Exercise directions - After finding the line with "camera: 80 degrees right, 5 degrees up" in the data below, set down exactly each line through the one with "(501, 107) = (720, 363): none", inclusive, and stop there.

Task material -

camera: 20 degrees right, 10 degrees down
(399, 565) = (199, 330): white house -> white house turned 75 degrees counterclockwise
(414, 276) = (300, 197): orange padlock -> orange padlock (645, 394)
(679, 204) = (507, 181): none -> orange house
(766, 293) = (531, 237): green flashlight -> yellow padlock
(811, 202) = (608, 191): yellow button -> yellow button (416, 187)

...

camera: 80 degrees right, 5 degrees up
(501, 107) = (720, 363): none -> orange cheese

---

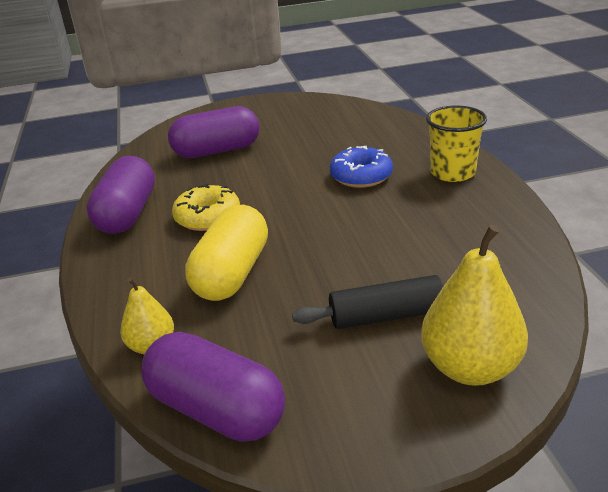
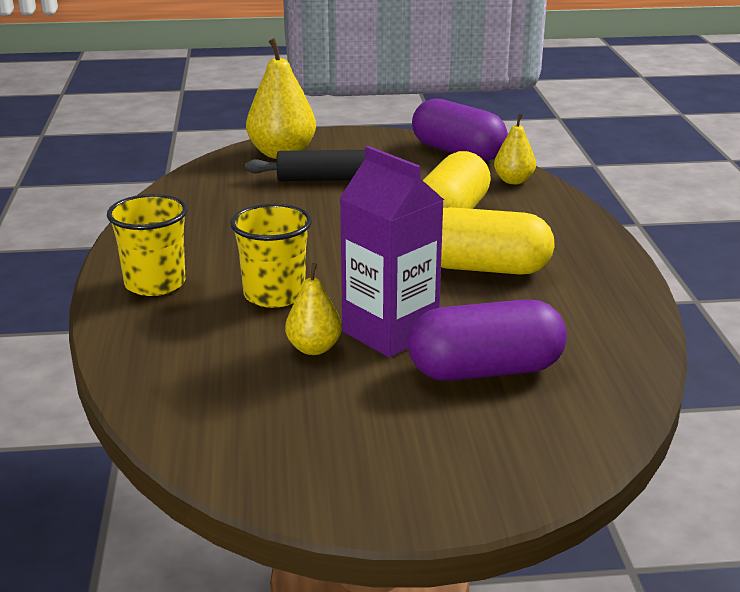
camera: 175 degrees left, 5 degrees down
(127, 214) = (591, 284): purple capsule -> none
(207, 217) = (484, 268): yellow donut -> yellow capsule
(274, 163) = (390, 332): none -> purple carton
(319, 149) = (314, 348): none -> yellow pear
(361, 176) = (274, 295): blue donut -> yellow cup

Solved exercise -
camera: 80 degrees right, 5 degrees up
(501, 107) = (720, 363): none -> orange cheese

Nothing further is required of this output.